## What is expected
Your answer should consist only of the lines below from the one with "D1: diode BAV21" through the one with "L4: none -> 100uH (3V3, GND)", copied exactly.

*** Opening of Information provided ***

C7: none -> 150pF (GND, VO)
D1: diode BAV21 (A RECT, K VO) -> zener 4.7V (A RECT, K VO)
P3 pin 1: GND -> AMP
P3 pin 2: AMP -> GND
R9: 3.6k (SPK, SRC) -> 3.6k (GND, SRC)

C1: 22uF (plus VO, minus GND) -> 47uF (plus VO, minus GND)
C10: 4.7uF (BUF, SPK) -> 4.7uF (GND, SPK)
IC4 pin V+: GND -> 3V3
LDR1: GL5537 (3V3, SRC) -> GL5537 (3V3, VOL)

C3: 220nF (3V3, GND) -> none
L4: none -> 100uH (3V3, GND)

*** Close of Information provided ***
*** Opening of Information provided ***

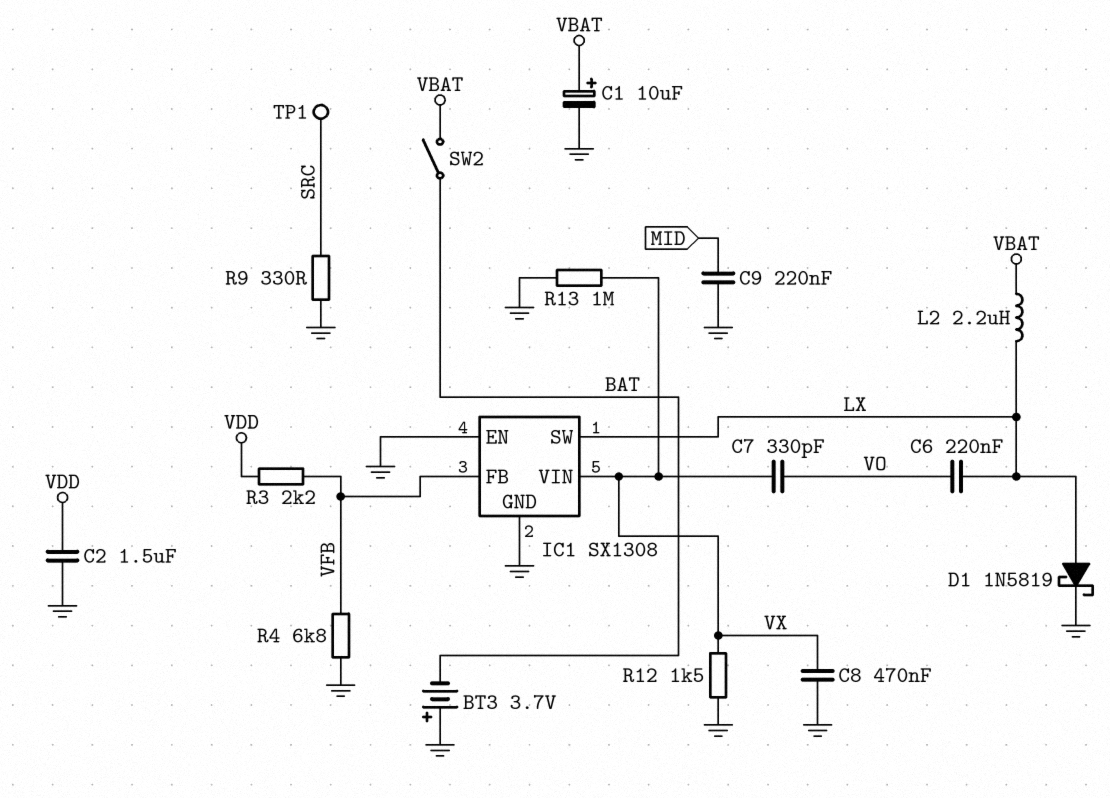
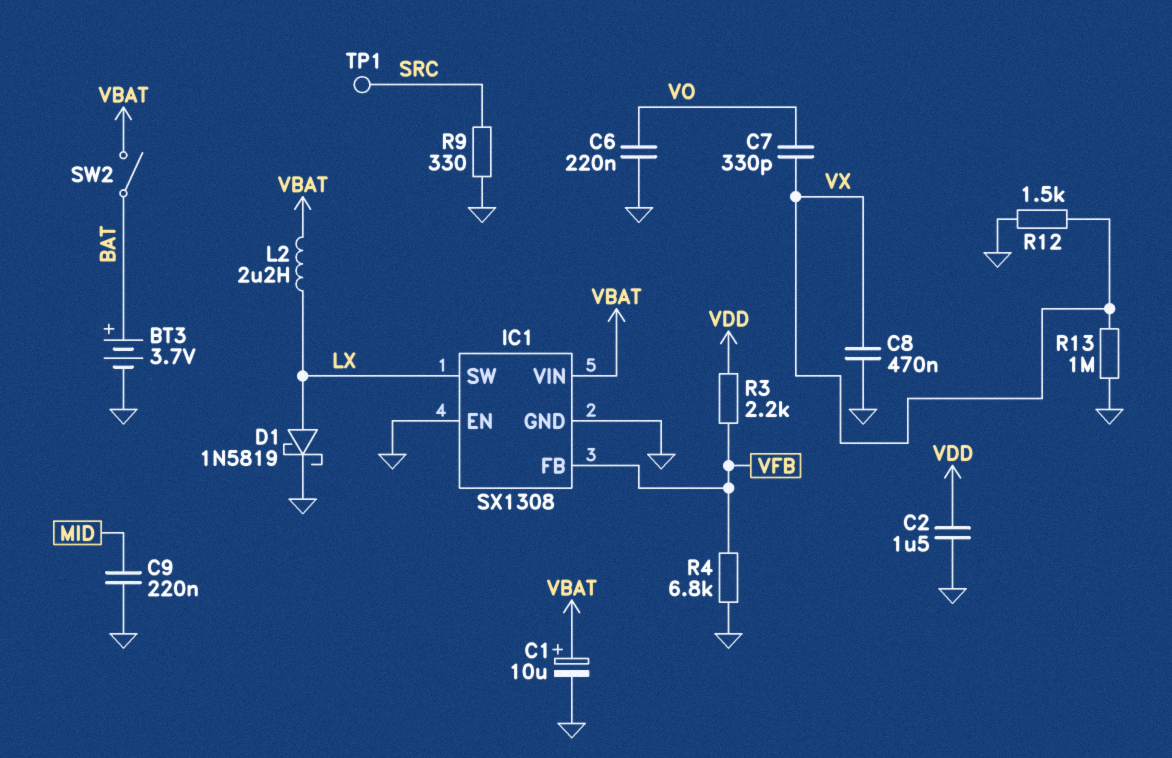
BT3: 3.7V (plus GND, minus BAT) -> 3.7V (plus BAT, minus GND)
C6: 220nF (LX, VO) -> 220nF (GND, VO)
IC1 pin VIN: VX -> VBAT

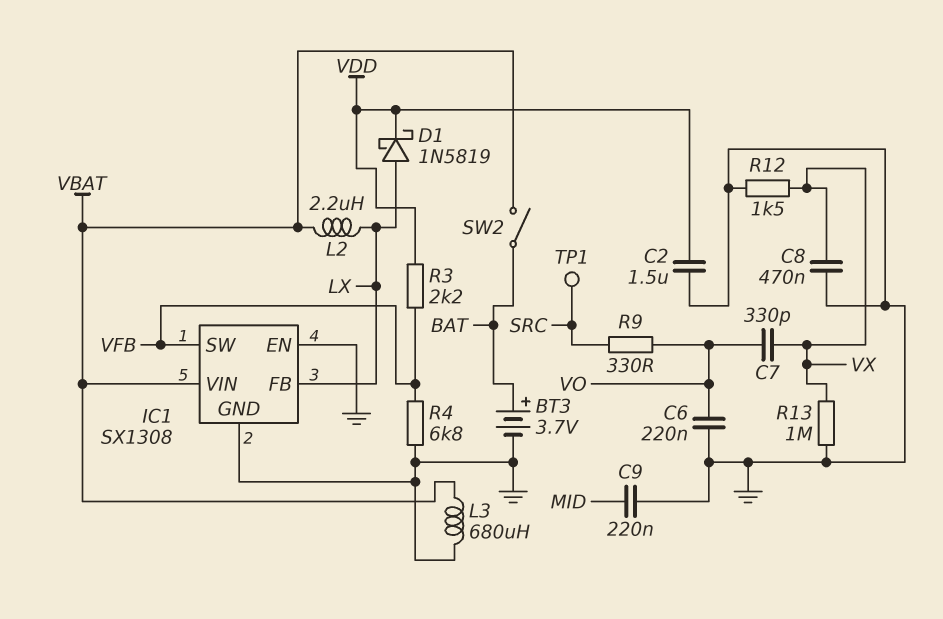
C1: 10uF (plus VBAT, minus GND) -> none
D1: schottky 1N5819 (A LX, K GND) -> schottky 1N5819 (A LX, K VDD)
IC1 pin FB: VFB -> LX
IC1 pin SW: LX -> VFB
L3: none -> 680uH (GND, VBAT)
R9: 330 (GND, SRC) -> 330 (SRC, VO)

*** Close of Information provided ***

## Answer section
D1: diode BAV21 (A RECT, K VO) -> zener 4.7V (A RECT, K VO)
P3 pin 1: GND -> AMP
P3 pin 2: AMP -> GND
R9: 3.6k (SPK, SRC) -> 3.6k (GND, SRC)

C1: 22uF (plus VO, minus GND) -> 47uF (plus VO, minus GND)
C10: 4.7uF (BUF, SPK) -> 4.7uF (GND, SPK)
IC4 pin V+: GND -> 3V3
LDR1: GL5537 (3V3, SRC) -> GL5537 (3V3, VOL)

C3: 220nF (3V3, GND) -> none
L4: none -> 100uH (3V3, GND)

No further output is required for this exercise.